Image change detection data
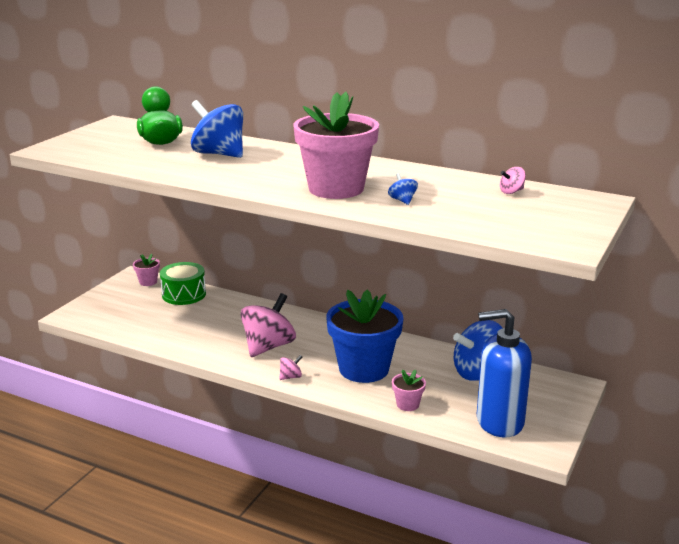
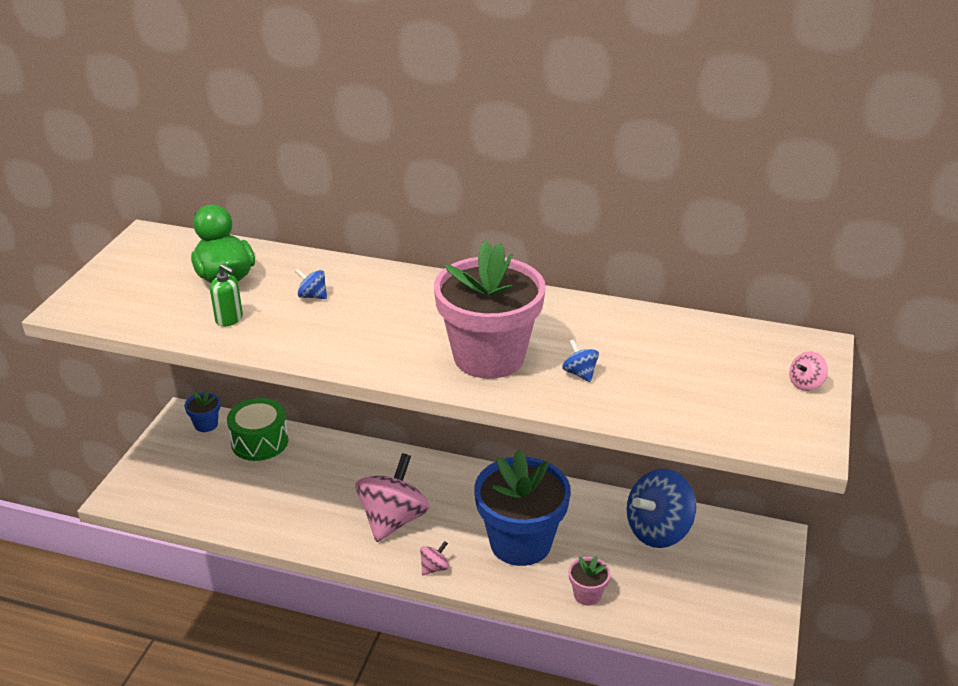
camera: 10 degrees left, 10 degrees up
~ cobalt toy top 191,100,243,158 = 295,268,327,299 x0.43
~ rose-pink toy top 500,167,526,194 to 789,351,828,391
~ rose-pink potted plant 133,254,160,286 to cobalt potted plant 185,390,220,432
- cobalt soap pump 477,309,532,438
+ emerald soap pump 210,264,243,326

GOAL OF THE EXERCISE:
Repeat, exactly as they stand, the line that contains "500,167,526,194 to 789,351,828,391" and all the lines after it in the data above.

SOLUTION TO THE PROBLEM:
~ rose-pink toy top 500,167,526,194 to 789,351,828,391
~ rose-pink potted plant 133,254,160,286 to cobalt potted plant 185,390,220,432
- cobalt soap pump 477,309,532,438
+ emerald soap pump 210,264,243,326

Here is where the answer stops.